*** Opening DATA EXCERPTS ***
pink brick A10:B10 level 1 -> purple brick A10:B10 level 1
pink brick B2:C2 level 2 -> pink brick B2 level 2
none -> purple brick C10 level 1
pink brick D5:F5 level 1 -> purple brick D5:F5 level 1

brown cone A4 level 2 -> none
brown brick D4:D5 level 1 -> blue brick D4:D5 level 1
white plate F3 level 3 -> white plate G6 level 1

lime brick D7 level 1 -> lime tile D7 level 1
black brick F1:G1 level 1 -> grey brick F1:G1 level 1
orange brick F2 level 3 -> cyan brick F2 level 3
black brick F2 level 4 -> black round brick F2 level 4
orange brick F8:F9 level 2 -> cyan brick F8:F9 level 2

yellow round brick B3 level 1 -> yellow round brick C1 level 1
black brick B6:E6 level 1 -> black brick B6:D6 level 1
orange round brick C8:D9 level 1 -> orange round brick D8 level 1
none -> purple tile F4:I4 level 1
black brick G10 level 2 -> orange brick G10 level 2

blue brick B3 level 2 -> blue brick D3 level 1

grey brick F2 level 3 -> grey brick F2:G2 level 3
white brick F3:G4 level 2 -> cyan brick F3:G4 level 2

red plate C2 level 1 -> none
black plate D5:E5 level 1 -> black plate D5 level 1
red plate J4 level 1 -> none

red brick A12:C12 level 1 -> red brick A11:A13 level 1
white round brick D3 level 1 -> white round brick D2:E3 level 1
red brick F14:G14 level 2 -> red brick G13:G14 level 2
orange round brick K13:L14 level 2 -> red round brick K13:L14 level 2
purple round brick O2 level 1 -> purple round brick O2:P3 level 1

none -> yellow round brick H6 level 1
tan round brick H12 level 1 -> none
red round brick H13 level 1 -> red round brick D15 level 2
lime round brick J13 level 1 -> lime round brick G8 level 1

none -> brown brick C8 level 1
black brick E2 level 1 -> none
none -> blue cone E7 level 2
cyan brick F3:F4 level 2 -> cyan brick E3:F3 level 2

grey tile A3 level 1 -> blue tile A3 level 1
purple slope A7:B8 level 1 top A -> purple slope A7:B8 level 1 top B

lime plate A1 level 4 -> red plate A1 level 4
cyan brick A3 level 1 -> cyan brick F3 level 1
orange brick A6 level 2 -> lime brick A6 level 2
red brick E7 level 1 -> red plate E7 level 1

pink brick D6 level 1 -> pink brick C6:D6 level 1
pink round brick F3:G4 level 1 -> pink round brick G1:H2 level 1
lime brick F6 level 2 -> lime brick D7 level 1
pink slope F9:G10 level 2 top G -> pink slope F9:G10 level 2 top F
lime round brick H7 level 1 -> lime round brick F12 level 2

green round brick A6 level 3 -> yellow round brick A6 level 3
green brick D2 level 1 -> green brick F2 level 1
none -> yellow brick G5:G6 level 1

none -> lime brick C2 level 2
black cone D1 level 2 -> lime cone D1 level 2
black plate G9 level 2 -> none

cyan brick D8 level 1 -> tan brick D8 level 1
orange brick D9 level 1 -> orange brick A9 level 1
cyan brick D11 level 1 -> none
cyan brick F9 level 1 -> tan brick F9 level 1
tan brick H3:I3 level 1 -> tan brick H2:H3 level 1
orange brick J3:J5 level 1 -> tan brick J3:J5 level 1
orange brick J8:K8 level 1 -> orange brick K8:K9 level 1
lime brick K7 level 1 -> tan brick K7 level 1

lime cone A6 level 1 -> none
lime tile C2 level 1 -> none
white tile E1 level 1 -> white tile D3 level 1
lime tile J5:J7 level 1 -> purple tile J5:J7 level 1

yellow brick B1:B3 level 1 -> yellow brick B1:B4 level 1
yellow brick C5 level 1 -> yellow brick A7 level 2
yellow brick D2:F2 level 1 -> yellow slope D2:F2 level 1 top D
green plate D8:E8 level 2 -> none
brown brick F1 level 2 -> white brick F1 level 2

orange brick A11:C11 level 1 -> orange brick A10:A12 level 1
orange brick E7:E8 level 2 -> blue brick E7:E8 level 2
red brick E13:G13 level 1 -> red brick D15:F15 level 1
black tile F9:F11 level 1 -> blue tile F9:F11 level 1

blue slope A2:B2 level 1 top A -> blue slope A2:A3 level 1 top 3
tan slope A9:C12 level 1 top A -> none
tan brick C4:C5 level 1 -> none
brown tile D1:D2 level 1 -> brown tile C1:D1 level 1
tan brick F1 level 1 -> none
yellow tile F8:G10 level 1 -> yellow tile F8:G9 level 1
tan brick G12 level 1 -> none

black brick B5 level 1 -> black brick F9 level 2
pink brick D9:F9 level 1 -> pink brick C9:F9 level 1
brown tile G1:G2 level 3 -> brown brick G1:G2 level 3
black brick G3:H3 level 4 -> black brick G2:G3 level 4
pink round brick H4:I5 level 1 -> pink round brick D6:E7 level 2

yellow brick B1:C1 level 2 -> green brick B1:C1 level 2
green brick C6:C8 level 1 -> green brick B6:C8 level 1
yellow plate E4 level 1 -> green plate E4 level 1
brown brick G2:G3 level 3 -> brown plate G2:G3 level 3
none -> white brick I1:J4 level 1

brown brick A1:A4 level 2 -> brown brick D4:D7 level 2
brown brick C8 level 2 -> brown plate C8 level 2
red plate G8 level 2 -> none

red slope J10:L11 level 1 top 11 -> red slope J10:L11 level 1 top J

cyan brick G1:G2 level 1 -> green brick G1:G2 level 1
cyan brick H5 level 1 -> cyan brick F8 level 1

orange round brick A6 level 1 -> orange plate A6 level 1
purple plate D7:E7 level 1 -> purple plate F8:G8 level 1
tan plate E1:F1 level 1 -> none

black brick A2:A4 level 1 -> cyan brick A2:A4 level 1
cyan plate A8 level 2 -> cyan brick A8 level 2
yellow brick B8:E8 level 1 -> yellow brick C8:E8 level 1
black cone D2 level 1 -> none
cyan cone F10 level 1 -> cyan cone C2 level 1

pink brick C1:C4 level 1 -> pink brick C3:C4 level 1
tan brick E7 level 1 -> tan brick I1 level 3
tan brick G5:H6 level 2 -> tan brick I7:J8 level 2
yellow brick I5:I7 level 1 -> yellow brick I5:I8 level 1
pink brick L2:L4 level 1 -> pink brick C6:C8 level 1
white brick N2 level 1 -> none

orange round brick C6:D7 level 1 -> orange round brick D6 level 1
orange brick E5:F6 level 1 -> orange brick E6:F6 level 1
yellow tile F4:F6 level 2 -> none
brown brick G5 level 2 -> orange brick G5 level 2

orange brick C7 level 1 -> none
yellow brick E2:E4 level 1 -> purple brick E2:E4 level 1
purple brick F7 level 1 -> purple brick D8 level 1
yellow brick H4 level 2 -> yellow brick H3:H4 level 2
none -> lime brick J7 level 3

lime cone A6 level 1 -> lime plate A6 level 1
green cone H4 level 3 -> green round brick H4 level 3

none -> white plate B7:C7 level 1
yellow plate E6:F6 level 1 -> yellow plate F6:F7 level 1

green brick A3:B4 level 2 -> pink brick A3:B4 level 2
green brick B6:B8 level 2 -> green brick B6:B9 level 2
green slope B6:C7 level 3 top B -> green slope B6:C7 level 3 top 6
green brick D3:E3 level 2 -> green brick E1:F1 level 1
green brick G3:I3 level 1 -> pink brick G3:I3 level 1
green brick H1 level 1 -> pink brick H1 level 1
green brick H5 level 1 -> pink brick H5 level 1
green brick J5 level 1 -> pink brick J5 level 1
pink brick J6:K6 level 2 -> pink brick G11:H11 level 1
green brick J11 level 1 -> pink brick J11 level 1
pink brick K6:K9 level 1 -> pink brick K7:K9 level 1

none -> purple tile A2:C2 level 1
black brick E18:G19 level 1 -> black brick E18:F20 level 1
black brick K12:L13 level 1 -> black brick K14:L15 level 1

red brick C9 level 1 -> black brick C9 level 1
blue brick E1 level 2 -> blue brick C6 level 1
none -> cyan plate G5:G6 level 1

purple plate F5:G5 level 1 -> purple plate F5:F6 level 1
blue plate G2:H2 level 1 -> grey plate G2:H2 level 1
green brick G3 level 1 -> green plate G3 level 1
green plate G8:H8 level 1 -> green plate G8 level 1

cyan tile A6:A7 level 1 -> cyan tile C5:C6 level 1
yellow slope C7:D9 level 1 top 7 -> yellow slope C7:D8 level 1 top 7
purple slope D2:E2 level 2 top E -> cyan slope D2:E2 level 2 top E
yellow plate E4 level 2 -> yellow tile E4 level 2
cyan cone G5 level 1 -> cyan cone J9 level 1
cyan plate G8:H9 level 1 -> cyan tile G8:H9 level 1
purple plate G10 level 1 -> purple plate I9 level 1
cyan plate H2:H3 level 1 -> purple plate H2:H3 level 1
*** Closing DATA EXCERPTS ***
YOUR INSTRUCTIONS :: From the records above, transcribe exactly the run of lines that opens with the line holding "yellow brick I5:I7" and closes with the line holding "orange brick C7 level 1 -> none", both included.

ANSWER SPACE ::
yellow brick I5:I7 level 1 -> yellow brick I5:I8 level 1
pink brick L2:L4 level 1 -> pink brick C6:C8 level 1
white brick N2 level 1 -> none

orange round brick C6:D7 level 1 -> orange round brick D6 level 1
orange brick E5:F6 level 1 -> orange brick E6:F6 level 1
yellow tile F4:F6 level 2 -> none
brown brick G5 level 2 -> orange brick G5 level 2

orange brick C7 level 1 -> none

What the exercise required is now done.